*What you have to do:* Give again, exactly as written, each line of the material below starting at the line that contains "R3: 10k (N001, N003) -> 10k (N003, VDD)" and ending at the line that contains "R5: 100 (COM, JP1/1) -> 100 (JP1/1, VDD)". Both ends count, and no other line does.

*Extracted material:*

Start of Block

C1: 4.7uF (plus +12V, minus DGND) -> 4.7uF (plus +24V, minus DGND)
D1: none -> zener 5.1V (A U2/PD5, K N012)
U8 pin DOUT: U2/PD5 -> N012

End of Block
Start of Block

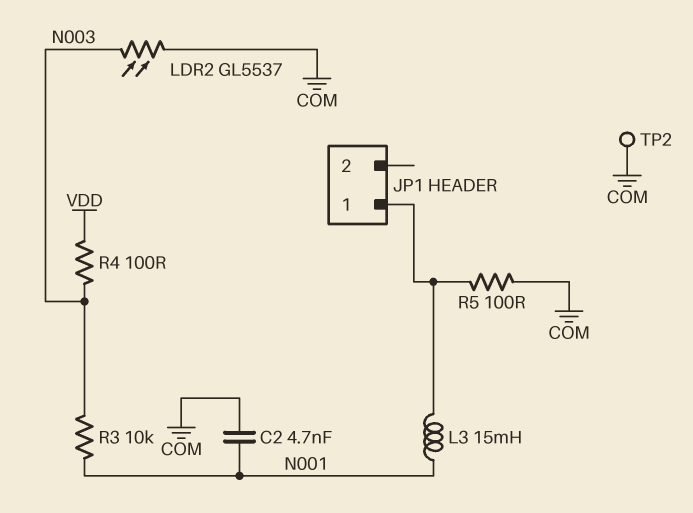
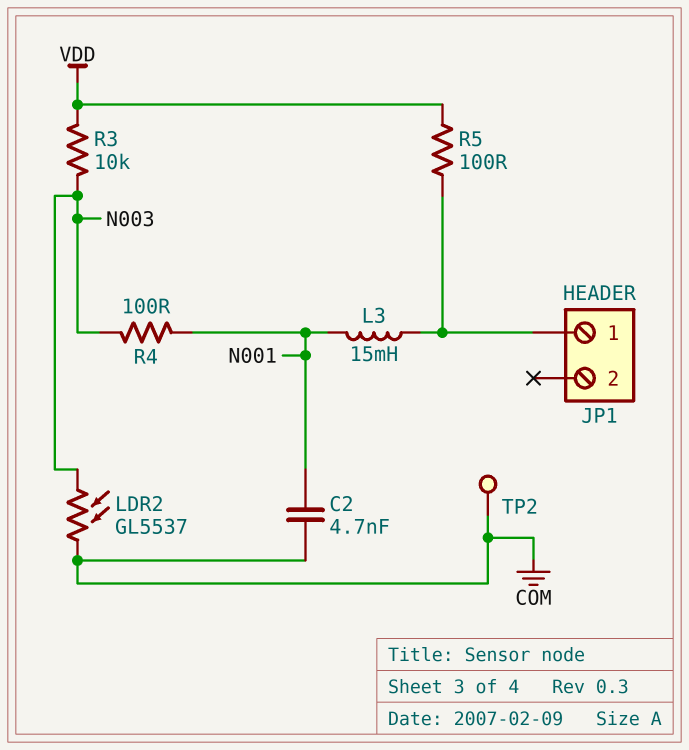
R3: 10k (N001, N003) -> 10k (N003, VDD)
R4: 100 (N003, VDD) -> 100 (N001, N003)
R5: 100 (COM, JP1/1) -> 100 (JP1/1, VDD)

End of Block
Start of Block

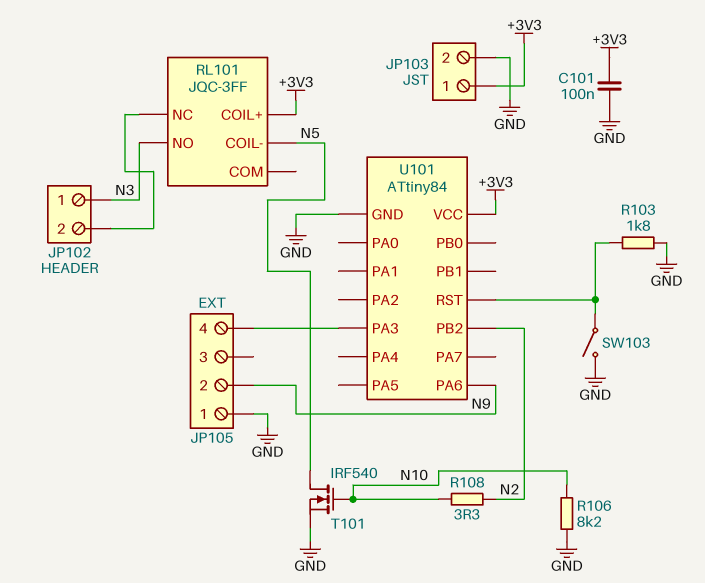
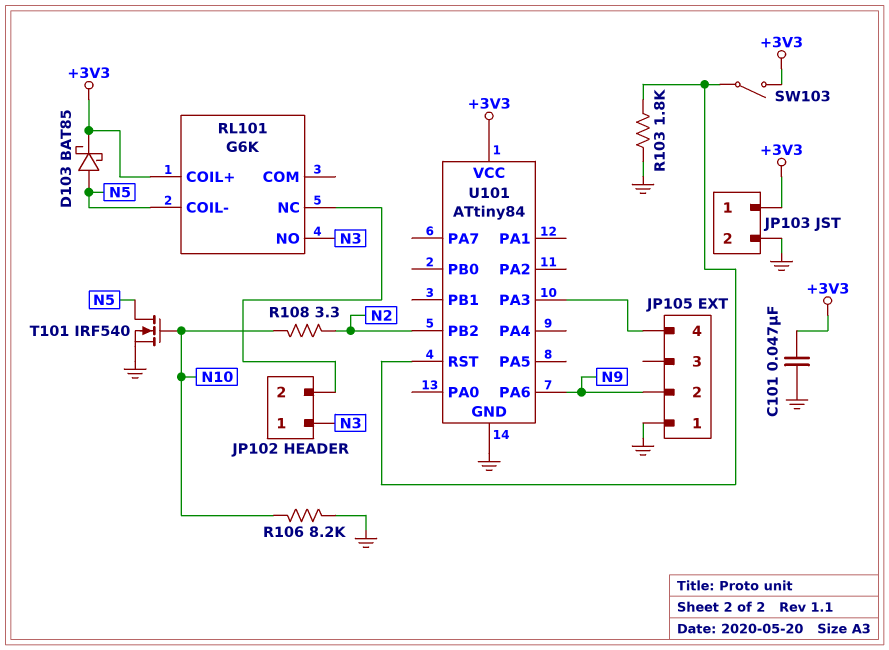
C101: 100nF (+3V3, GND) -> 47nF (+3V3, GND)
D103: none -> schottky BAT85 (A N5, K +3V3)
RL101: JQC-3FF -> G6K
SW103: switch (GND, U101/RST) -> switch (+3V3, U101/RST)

End of Block

*Solution to the exercise:*
R3: 10k (N001, N003) -> 10k (N003, VDD)
R4: 100 (N003, VDD) -> 100 (N001, N003)
R5: 100 (COM, JP1/1) -> 100 (JP1/1, VDD)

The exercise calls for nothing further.